What is being asked:
Please copy the data below exactly, from its first line through the line holding "U6 pin Q5: AGND -> none", and skip the pictures.

Record excerpts:
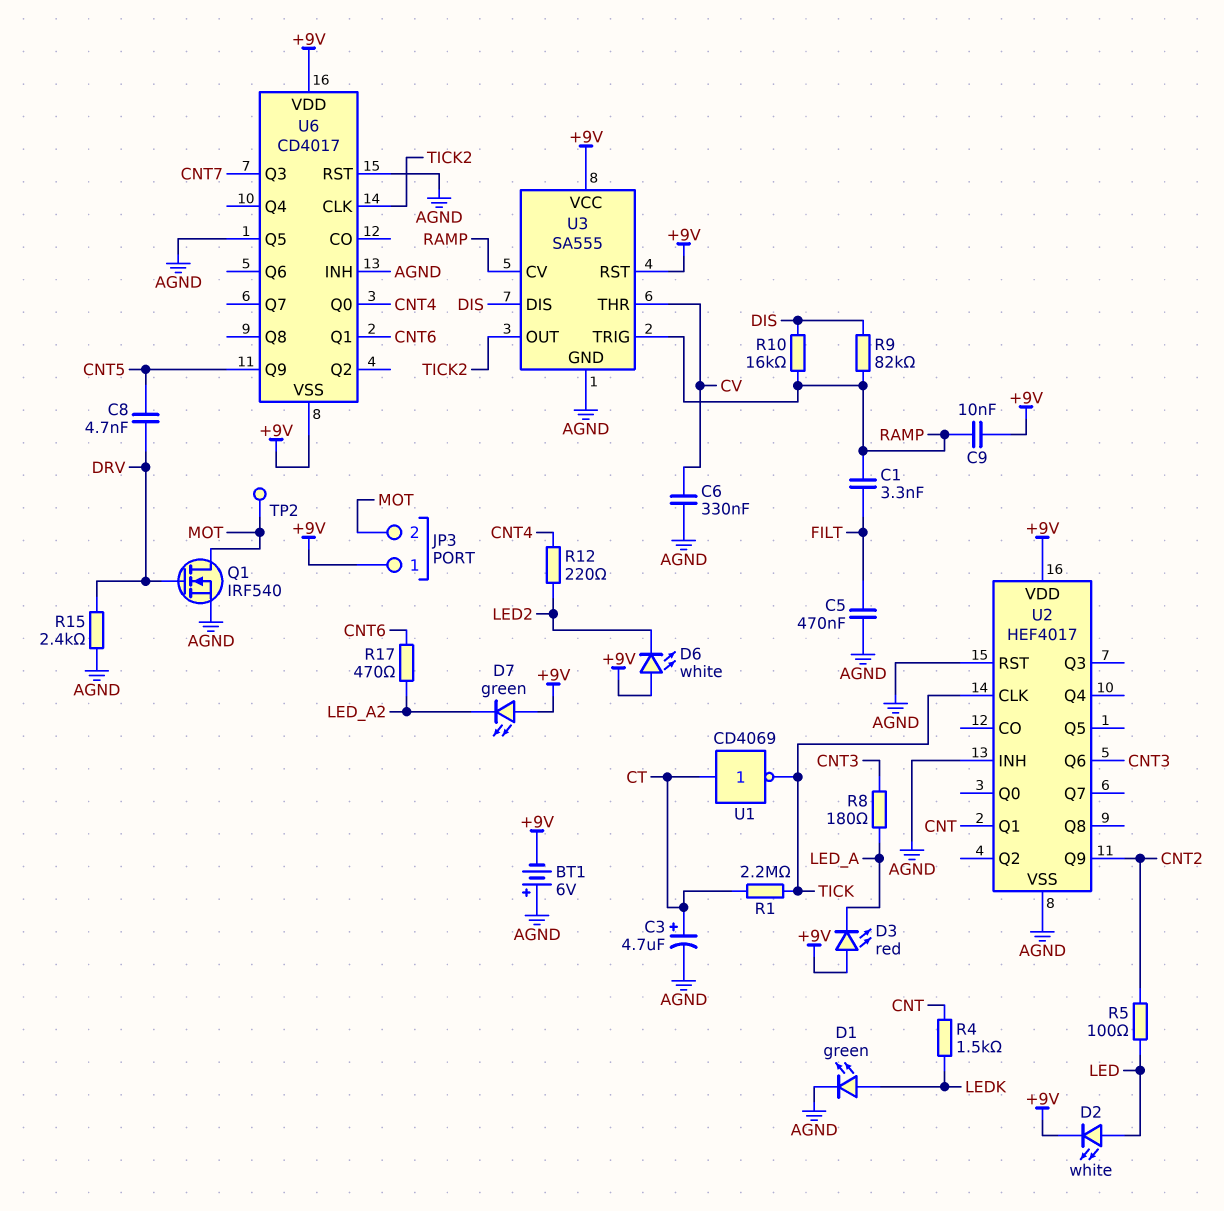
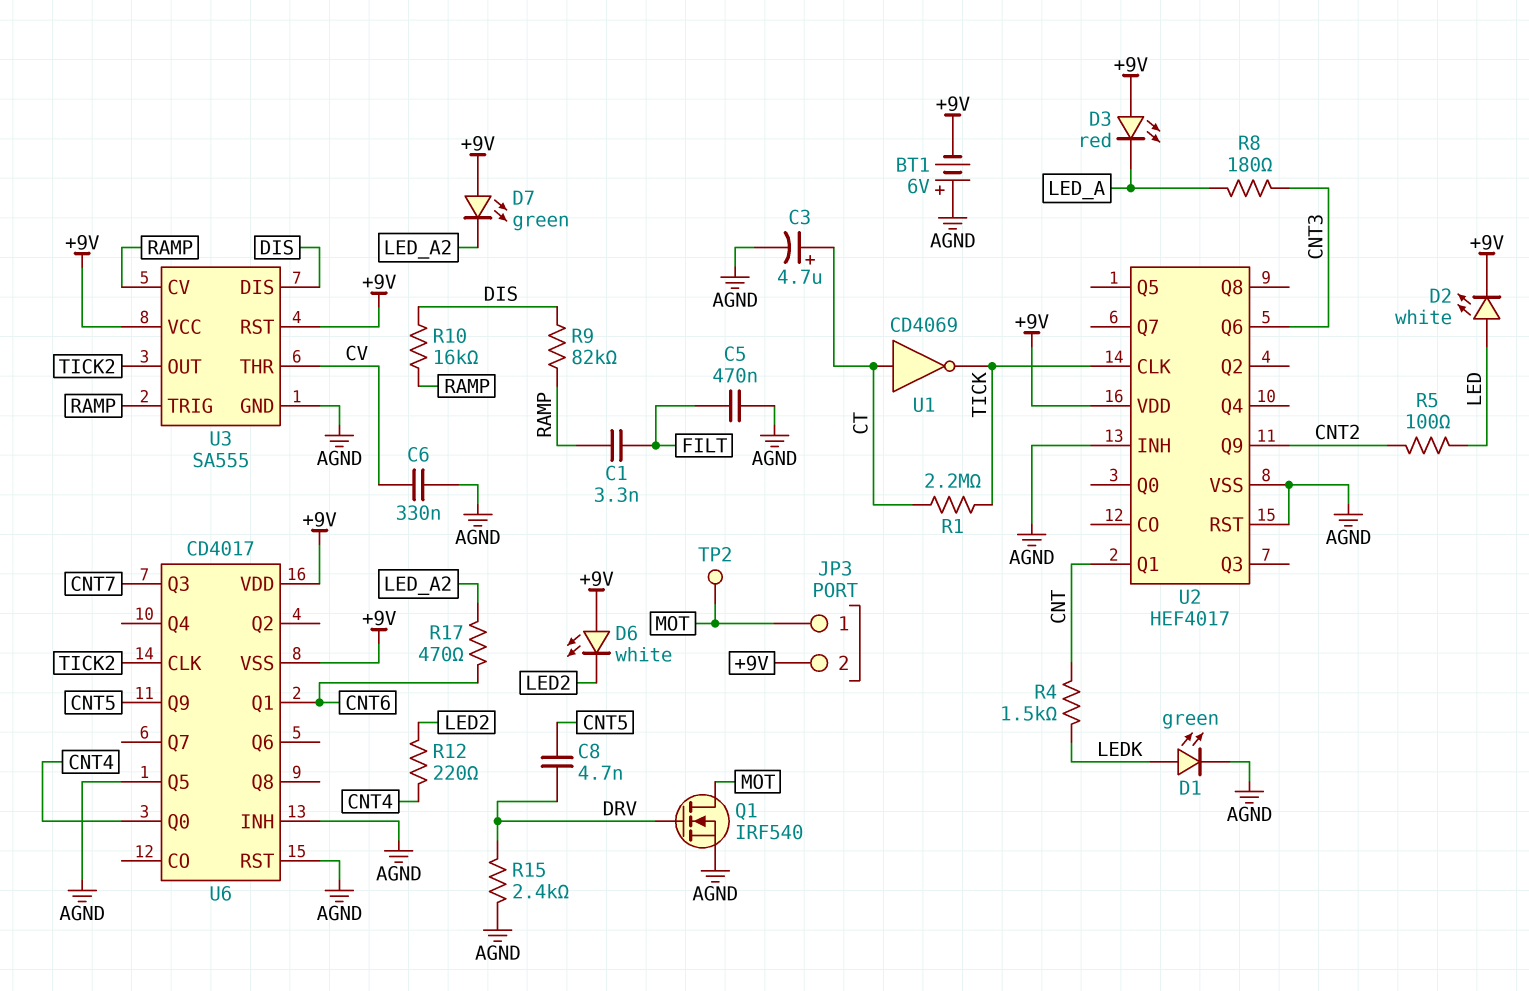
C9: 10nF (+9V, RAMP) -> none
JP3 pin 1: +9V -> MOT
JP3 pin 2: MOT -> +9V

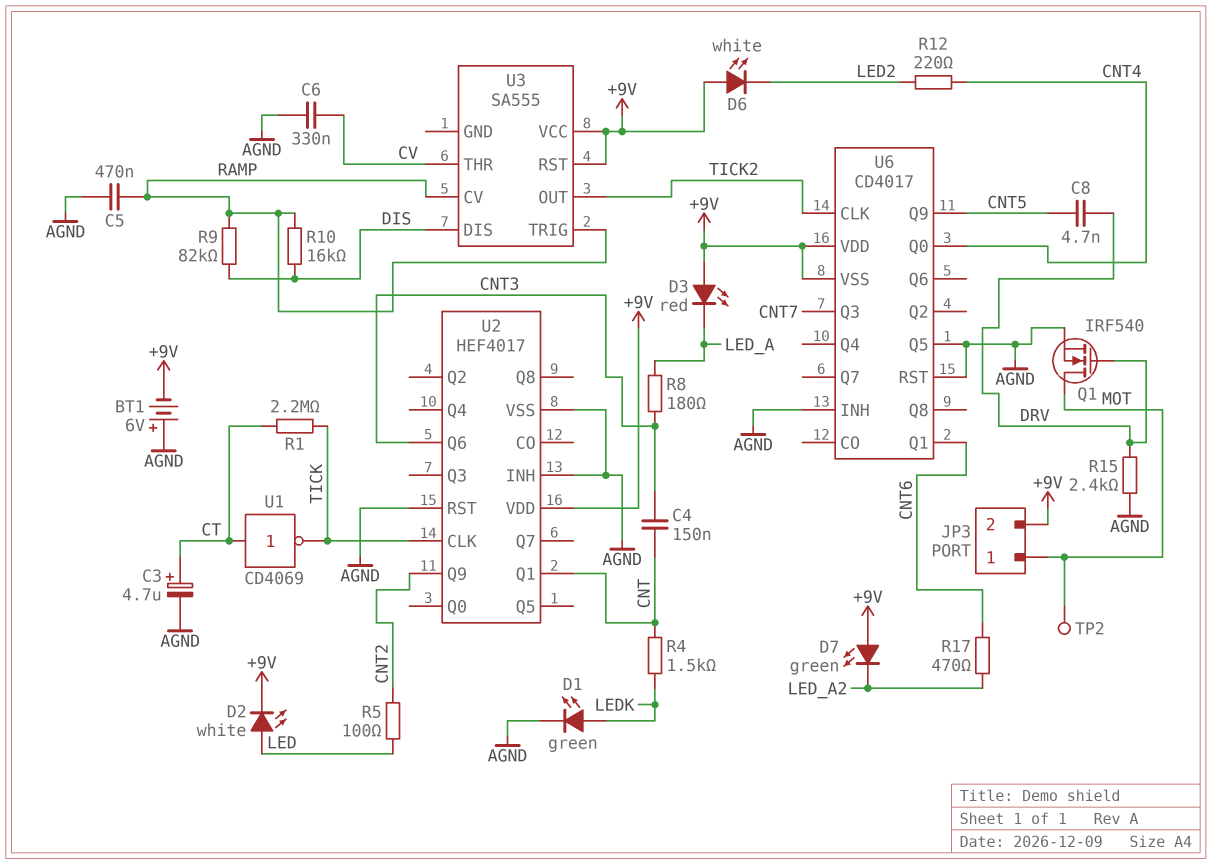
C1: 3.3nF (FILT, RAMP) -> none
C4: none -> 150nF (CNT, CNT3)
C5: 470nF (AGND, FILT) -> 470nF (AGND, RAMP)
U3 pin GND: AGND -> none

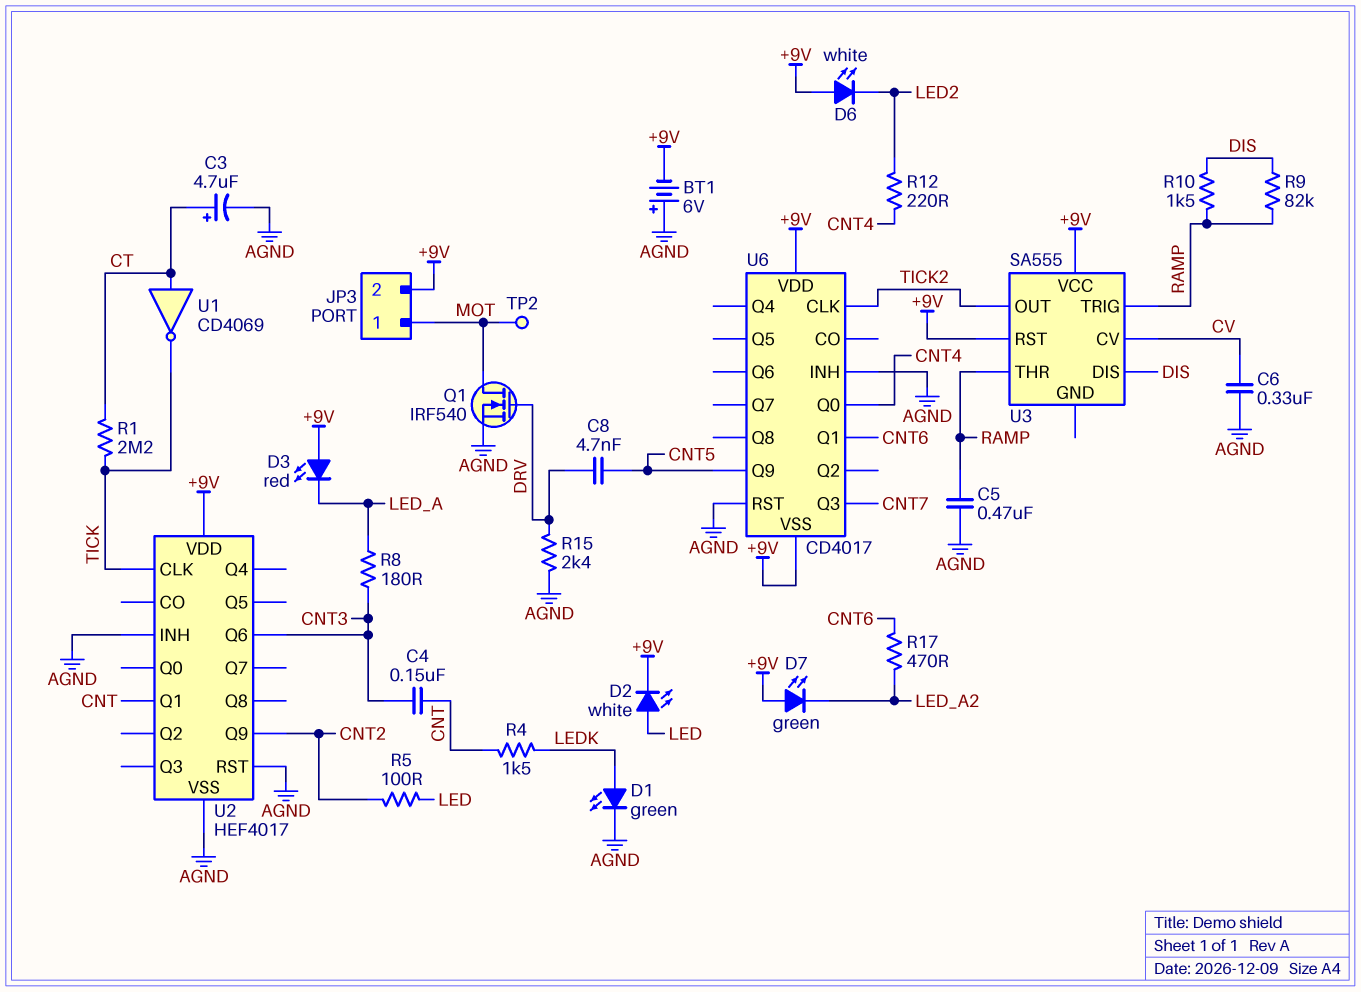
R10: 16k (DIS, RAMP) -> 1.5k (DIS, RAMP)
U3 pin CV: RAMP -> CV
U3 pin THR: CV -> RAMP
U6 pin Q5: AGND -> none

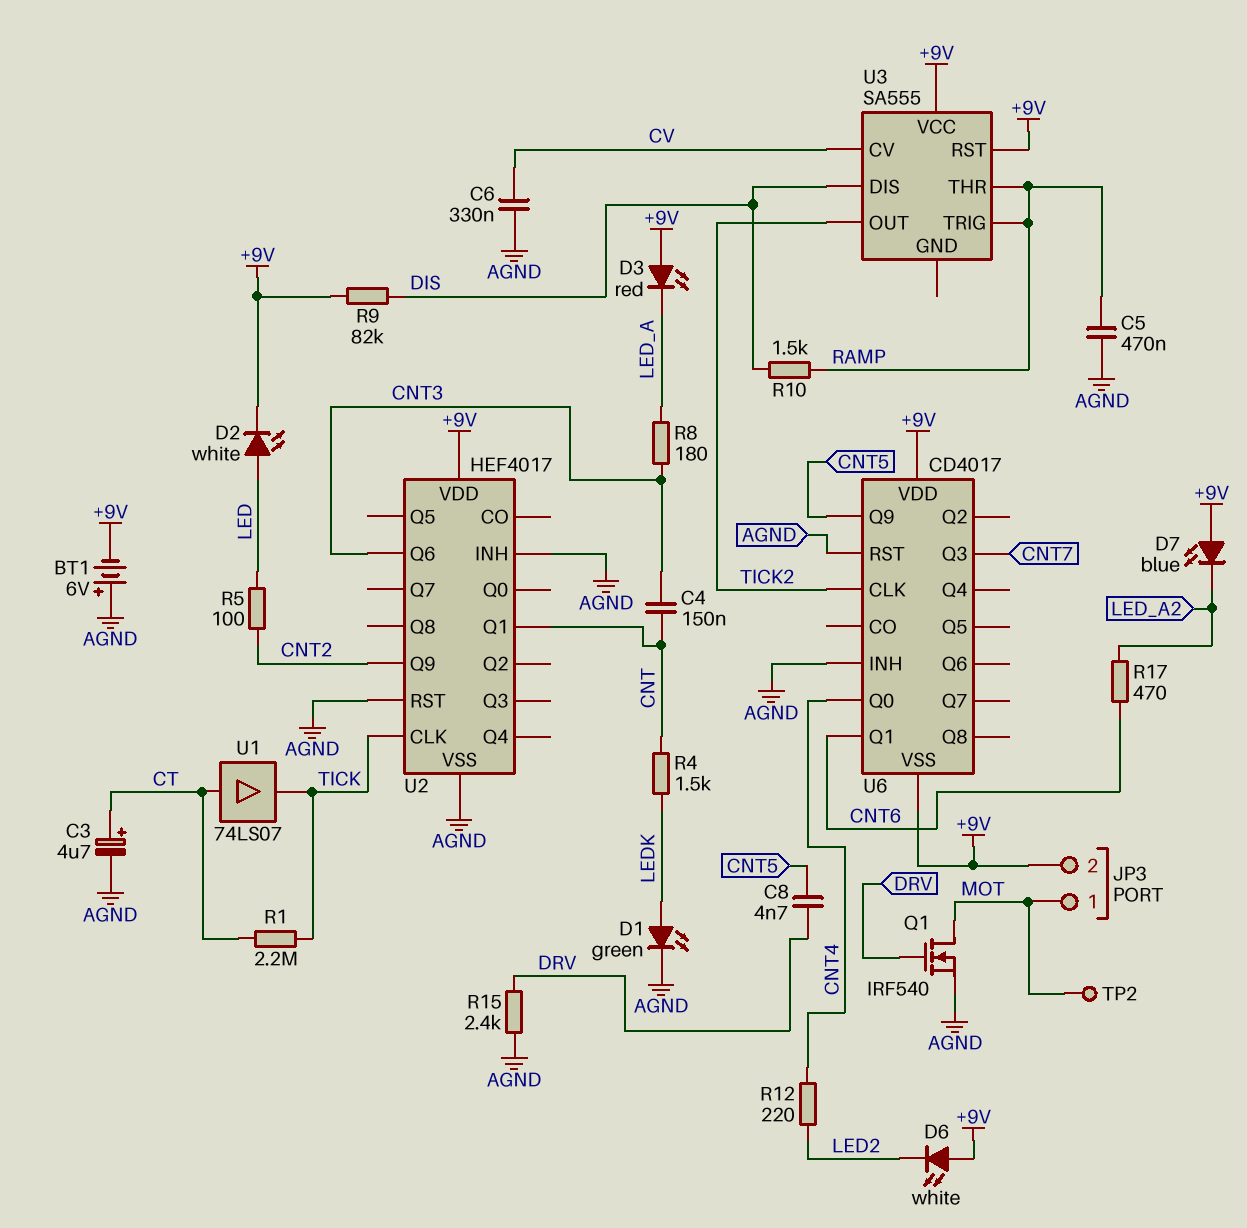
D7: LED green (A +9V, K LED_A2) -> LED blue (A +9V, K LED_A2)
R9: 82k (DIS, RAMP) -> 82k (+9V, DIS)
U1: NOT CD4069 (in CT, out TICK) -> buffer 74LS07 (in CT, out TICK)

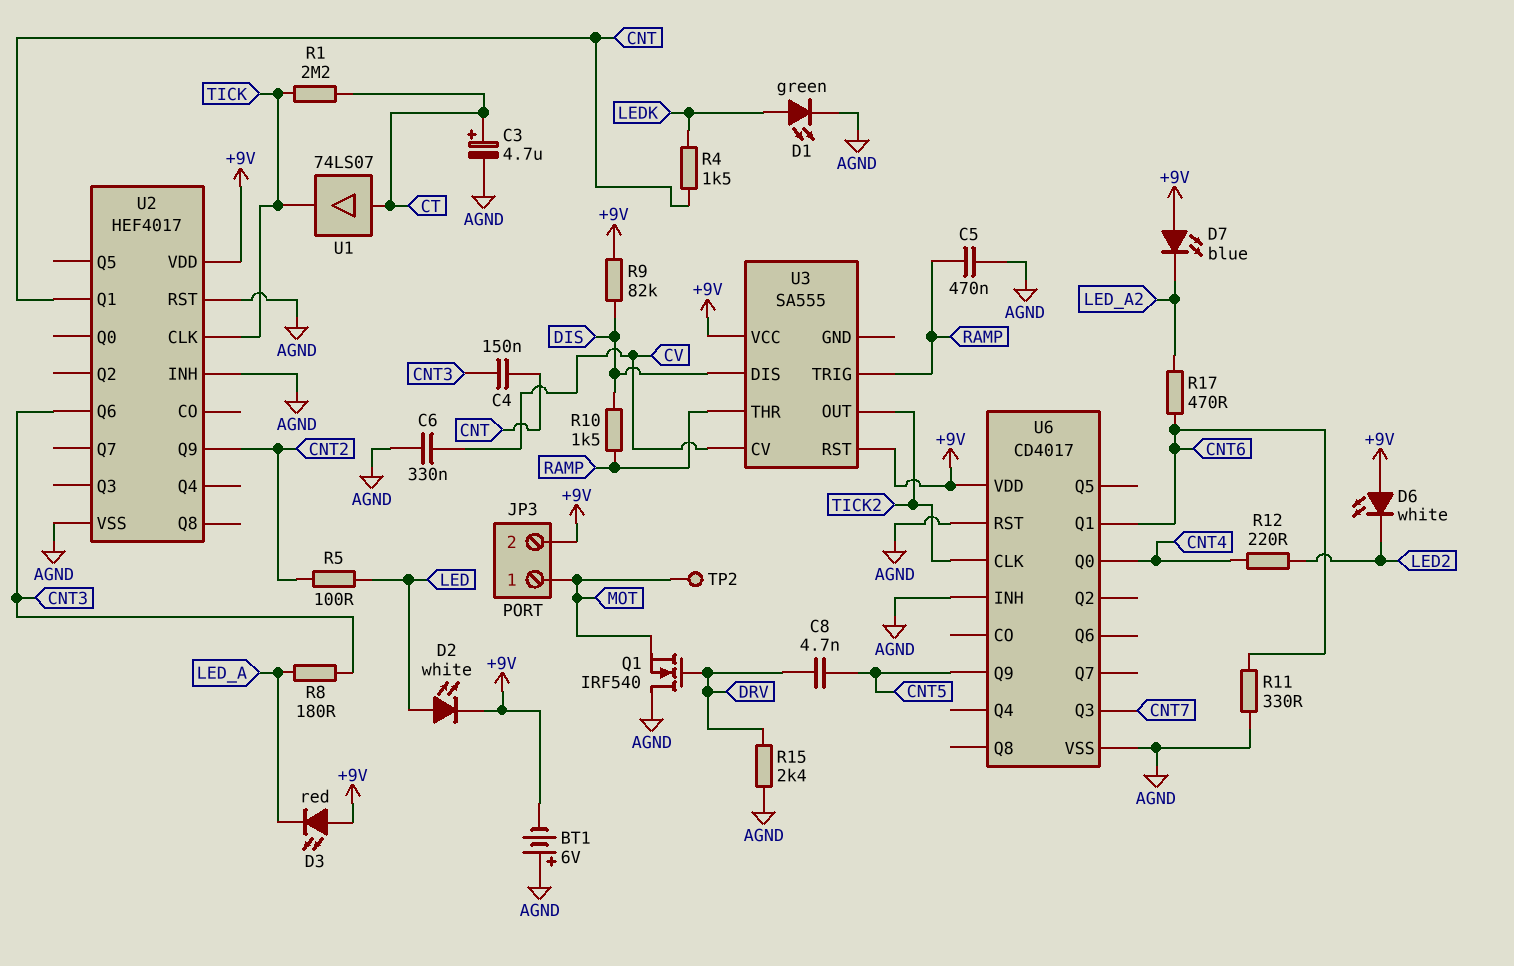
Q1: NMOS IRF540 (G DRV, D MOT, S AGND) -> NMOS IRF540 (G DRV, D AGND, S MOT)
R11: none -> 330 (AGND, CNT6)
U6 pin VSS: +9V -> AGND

Answer to this problem:
C9: 10nF (+9V, RAMP) -> none
JP3 pin 1: +9V -> MOT
JP3 pin 2: MOT -> +9V

C1: 3.3nF (FILT, RAMP) -> none
C4: none -> 150nF (CNT, CNT3)
C5: 470nF (AGND, FILT) -> 470nF (AGND, RAMP)
U3 pin GND: AGND -> none

R10: 16k (DIS, RAMP) -> 1.5k (DIS, RAMP)
U3 pin CV: RAMP -> CV
U3 pin THR: CV -> RAMP
U6 pin Q5: AGND -> none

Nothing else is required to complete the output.